• _To be done_
Lines before the one containing "Find all instances" are excluded. Repeat that line and every line after it, exactly.
* START Records shown *
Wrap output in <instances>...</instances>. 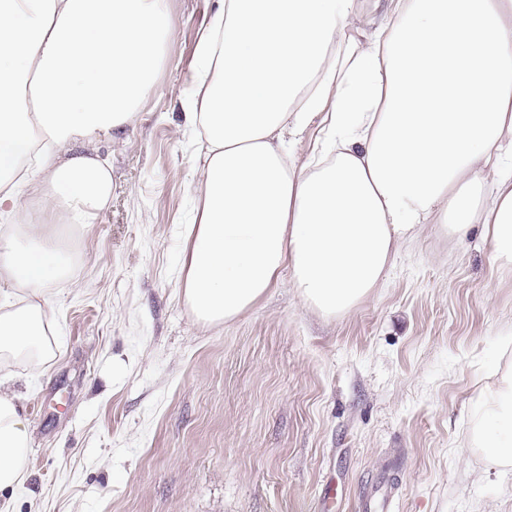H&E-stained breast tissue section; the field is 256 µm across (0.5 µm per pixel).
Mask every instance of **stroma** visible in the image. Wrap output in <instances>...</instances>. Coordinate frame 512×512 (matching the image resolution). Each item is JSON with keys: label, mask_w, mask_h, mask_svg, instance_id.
I'll use <instances>...</instances> for the list:
<instances>
[{"label": "stroma", "mask_w": 512, "mask_h": 512, "mask_svg": "<svg viewBox=\"0 0 512 512\" xmlns=\"http://www.w3.org/2000/svg\"><path fill=\"white\" fill-rule=\"evenodd\" d=\"M155 91L112 157V201L74 282L54 289L60 344L40 370L0 366L32 441L0 512H512V467L463 450L477 382L512 344V274L482 225H422L386 280L339 319L289 275L233 323L200 329L179 288L194 208L188 82L211 0H168Z\"/></svg>", "instance_id": "stroma-1"}]
</instances>
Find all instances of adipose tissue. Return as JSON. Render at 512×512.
Masks as SVG:
<instances>
[{
  "instance_id": "obj_1",
  "label": "adipose tissue",
  "mask_w": 512,
  "mask_h": 512,
  "mask_svg": "<svg viewBox=\"0 0 512 512\" xmlns=\"http://www.w3.org/2000/svg\"><path fill=\"white\" fill-rule=\"evenodd\" d=\"M167 0H0V364L57 348L52 288L71 281L112 199L118 140L156 87ZM193 80L172 88L203 130L182 295L204 328L236 320L290 274L302 302L343 317L423 224L482 225L512 273V0H214ZM315 155L291 139L317 114ZM512 465V361L478 383L463 441ZM31 438L0 387V492Z\"/></svg>"
}]
</instances>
* END Records shown *
• _Written response_
Find all instances of adipose tissue. Return as JSON. Render at 512×512.
Masks as SVG:
<instances>
[{
  "instance_id": "obj_1",
  "label": "adipose tissue",
  "mask_w": 512,
  "mask_h": 512,
  "mask_svg": "<svg viewBox=\"0 0 512 512\" xmlns=\"http://www.w3.org/2000/svg\"><path fill=\"white\" fill-rule=\"evenodd\" d=\"M167 0H0V364L57 348L52 288L71 281L112 199L118 140L156 87ZM193 80L172 88L203 130L182 295L204 328L236 320L290 274L302 302L343 317L423 224L482 225L512 273V0H214ZM315 155L291 139L317 114ZM512 465V361L478 383L463 441ZM31 438L0 387V492Z\"/></svg>"
}]
</instances>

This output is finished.